Scene change data:
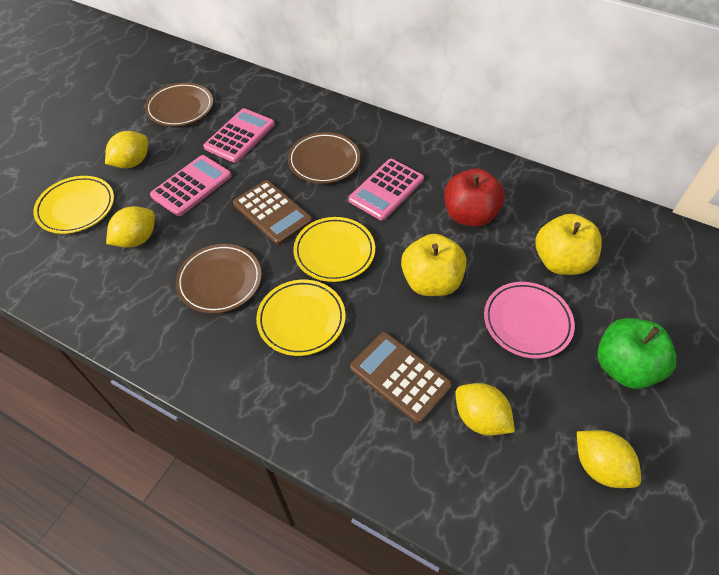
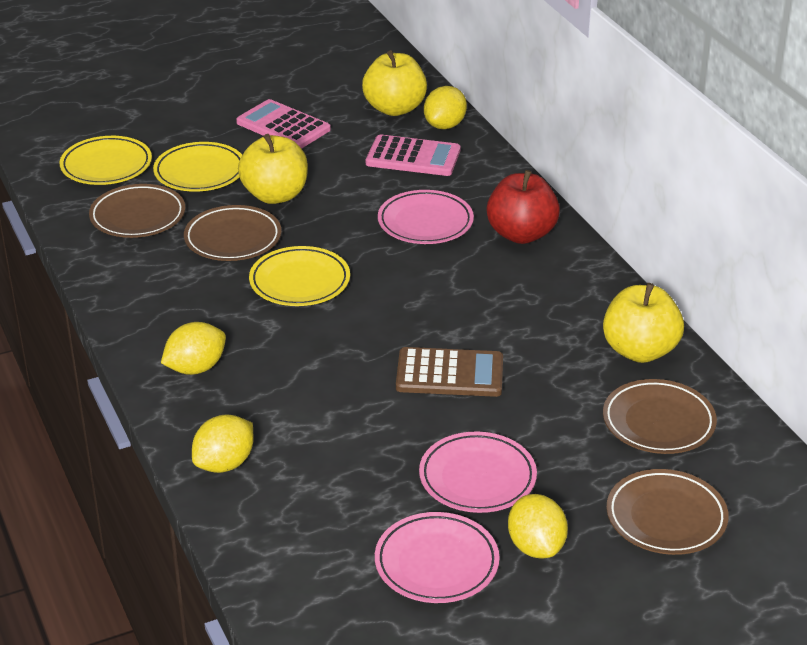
brown calculator: 2 -> 1
brown plate: 3 -> 4
green apple: 1 -> 0
pink calculator: 3 -> 2
pink plate: 1 -> 3
yellow apple: 2 -> 3

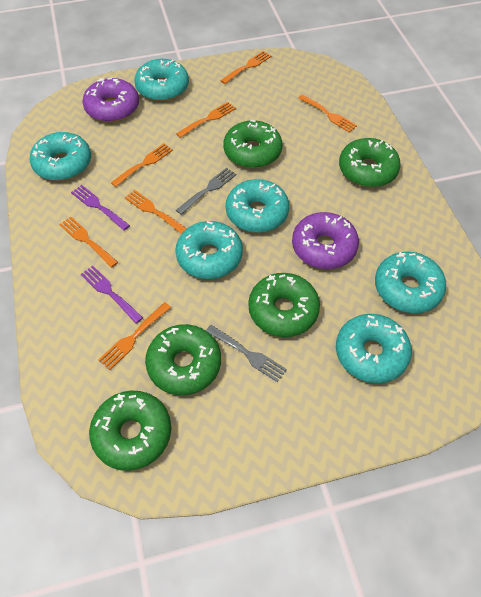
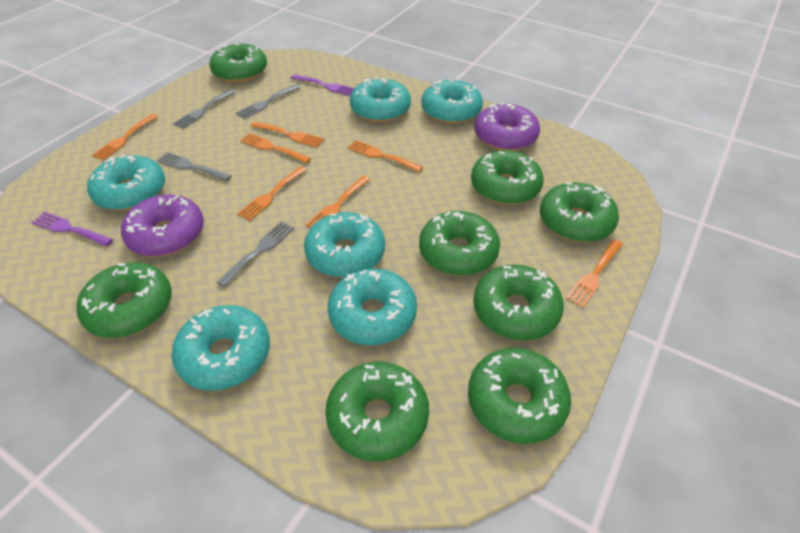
green donut: 5 -> 8
grey fork: 2 -> 4

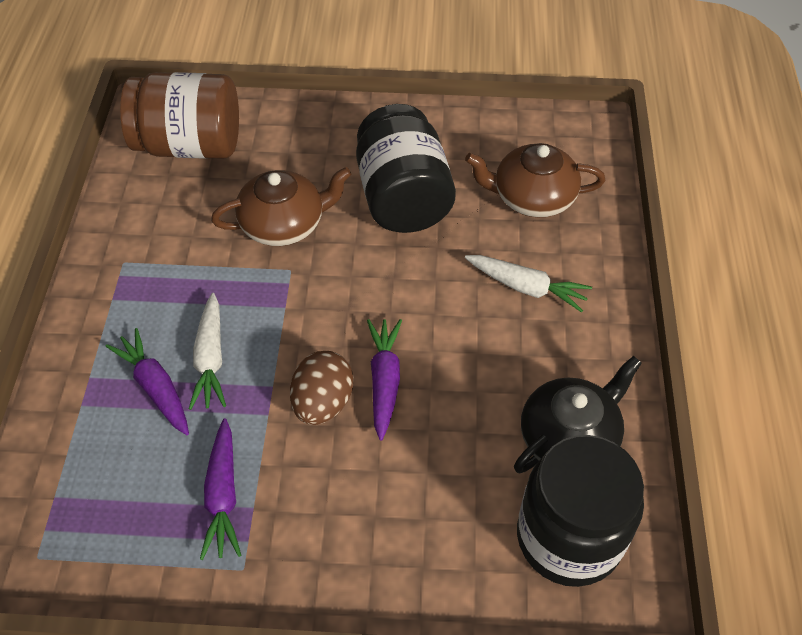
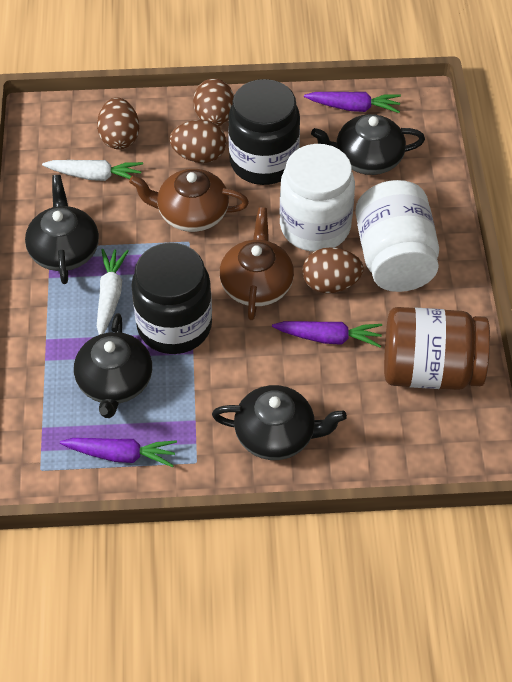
black teapot: 1 -> 4
brown egg: 1 -> 4
white jar: 0 -> 2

Task details: Your copy should match the records above exactly, apart from the pictures, which stay out.

Answer to this problem:
brown calculator: 2 -> 1
brown plate: 3 -> 4
green apple: 1 -> 0
pink calculator: 3 -> 2
pink plate: 1 -> 3
yellow apple: 2 -> 3

green donut: 5 -> 8
grey fork: 2 -> 4

black teapot: 1 -> 4
brown egg: 1 -> 4
white jar: 0 -> 2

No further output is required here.